-- Opening Marker --

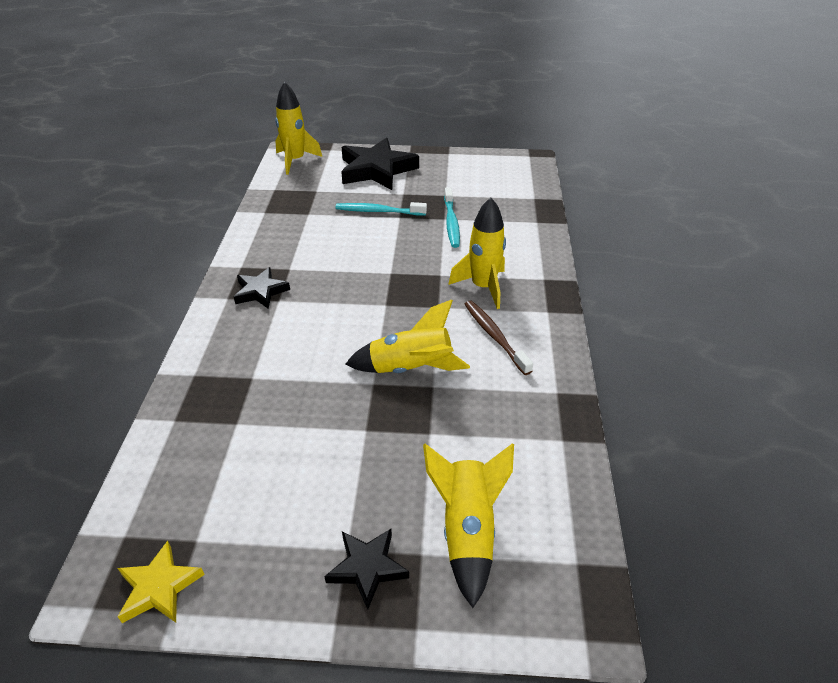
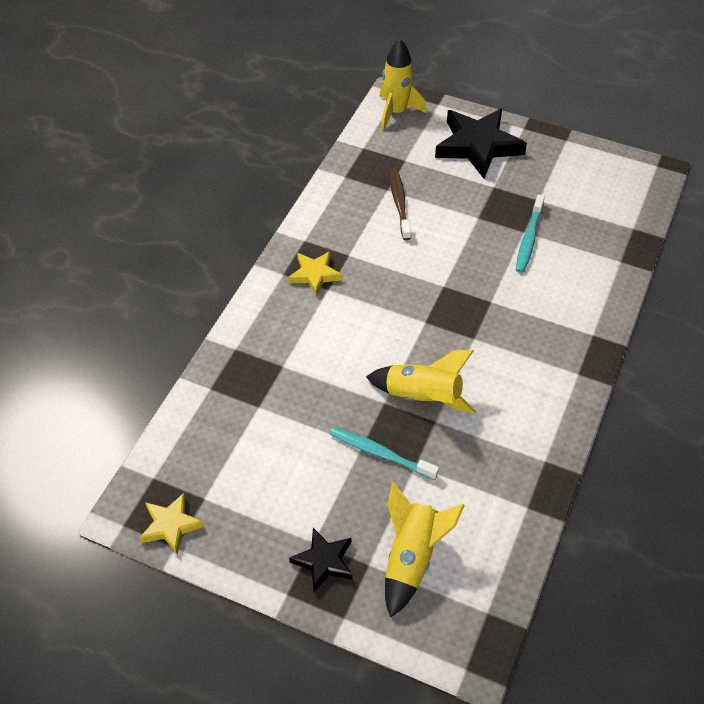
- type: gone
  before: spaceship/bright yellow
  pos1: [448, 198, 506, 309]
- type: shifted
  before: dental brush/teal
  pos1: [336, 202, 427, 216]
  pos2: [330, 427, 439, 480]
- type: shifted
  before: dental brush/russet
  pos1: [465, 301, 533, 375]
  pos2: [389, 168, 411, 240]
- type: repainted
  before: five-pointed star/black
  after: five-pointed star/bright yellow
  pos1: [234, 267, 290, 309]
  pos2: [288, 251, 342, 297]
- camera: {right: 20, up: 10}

-- Closing Marker --

**Task details**
Copy each line of the listing that holds the word "five".

**Output of the task**
  before: five-pointed star/black
  after: five-pointed star/bright yellow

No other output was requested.